Return every line of the data below exactly, but do not include the images.

[Data section]
== Segment start ==
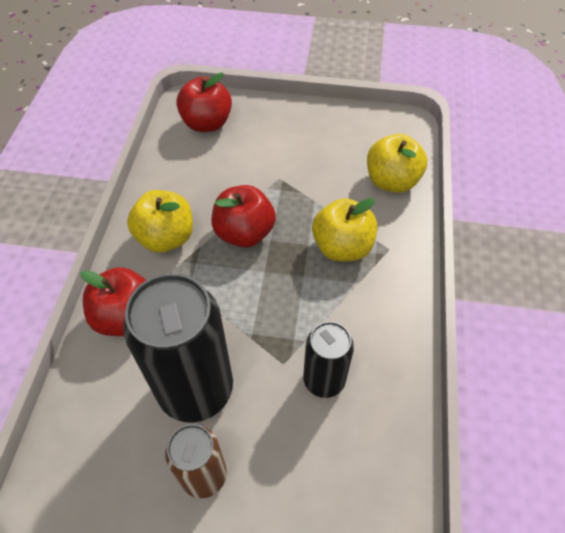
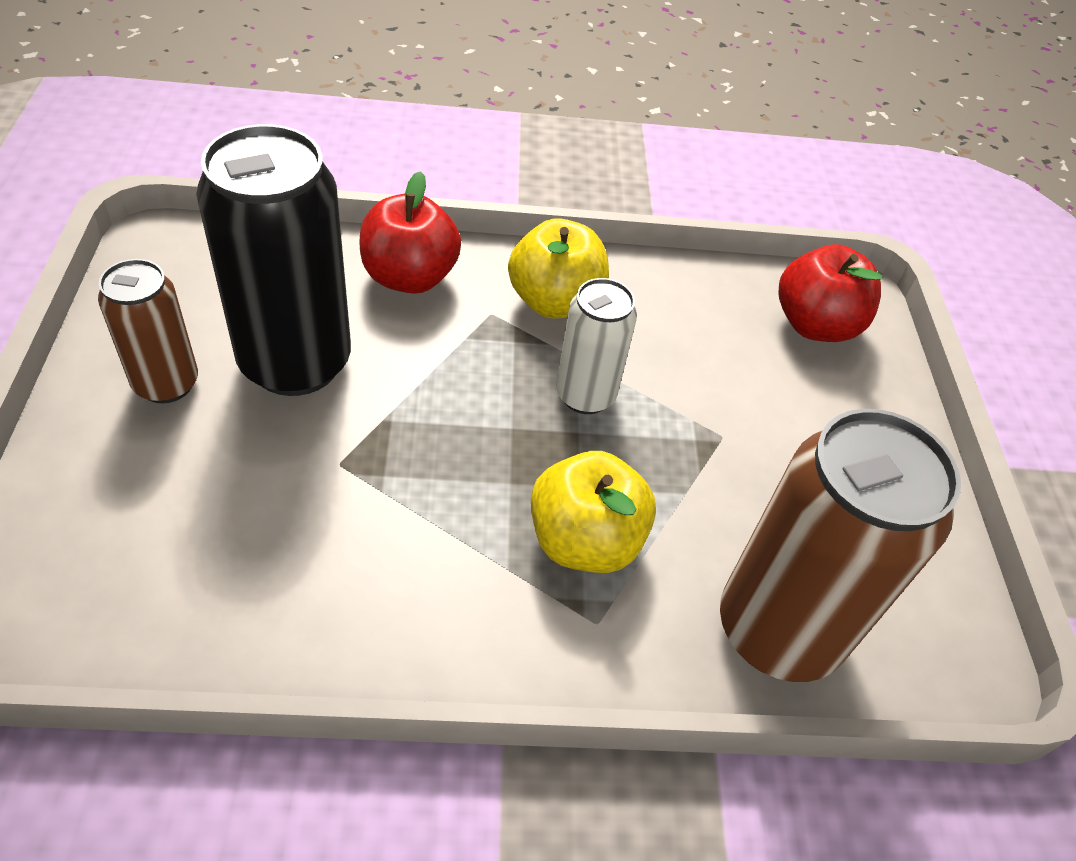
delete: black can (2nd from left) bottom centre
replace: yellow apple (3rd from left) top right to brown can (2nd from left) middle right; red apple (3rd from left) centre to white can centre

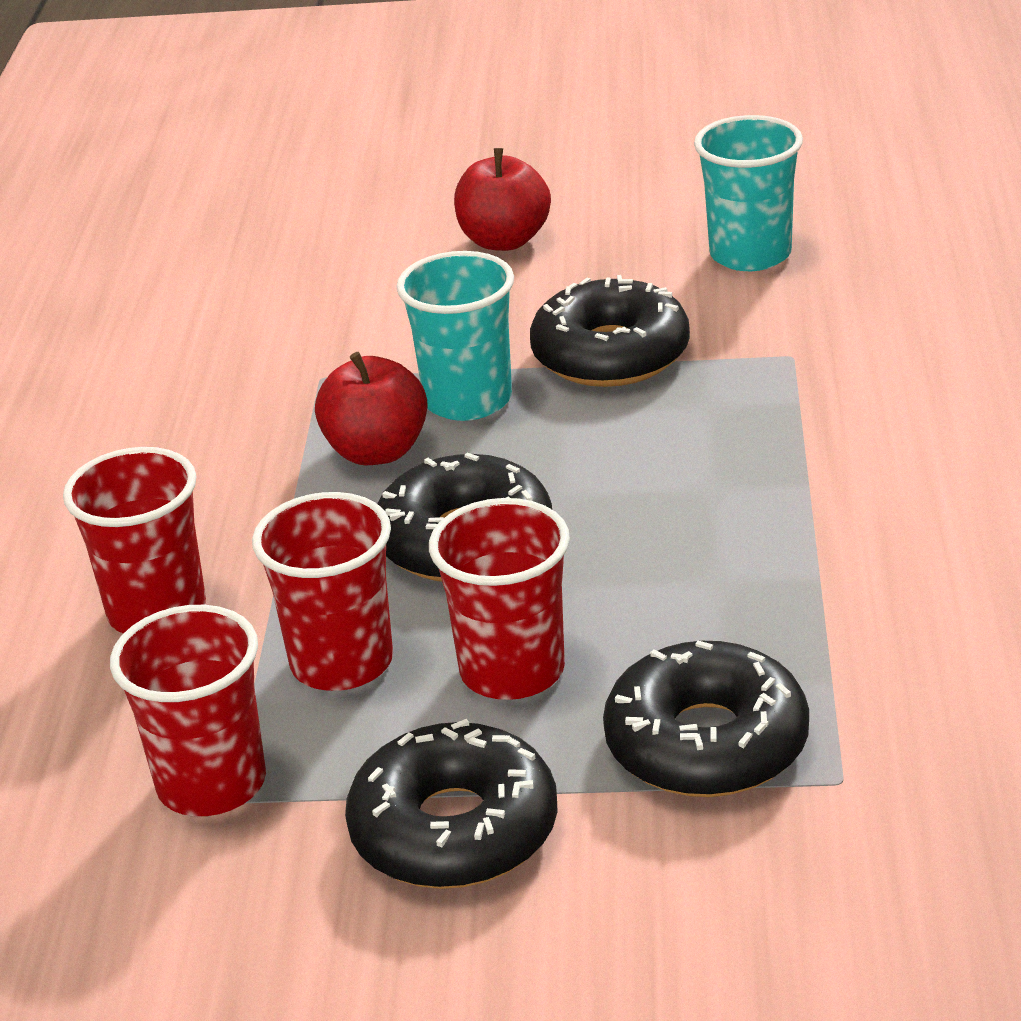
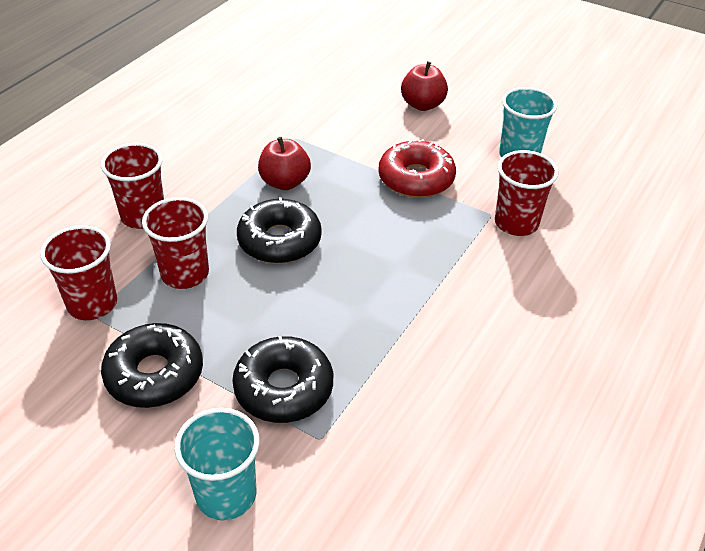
move: turquoise cup (1st from left) top centre to bottom left; red cup (4th from left) centre to middle right
recolor: black donut (3rd from left) top centre to red donut top centre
== Segment end ==
[Written response]
delete: black can (2nd from left) bottom centre
replace: yellow apple (3rd from left) top right to brown can (2nd from left) middle right; red apple (3rd from left) centre to white can centre

move: turquoise cup (1st from left) top centre to bottom left; red cup (4th from left) centre to middle right
recolor: black donut (3rd from left) top centre to red donut top centre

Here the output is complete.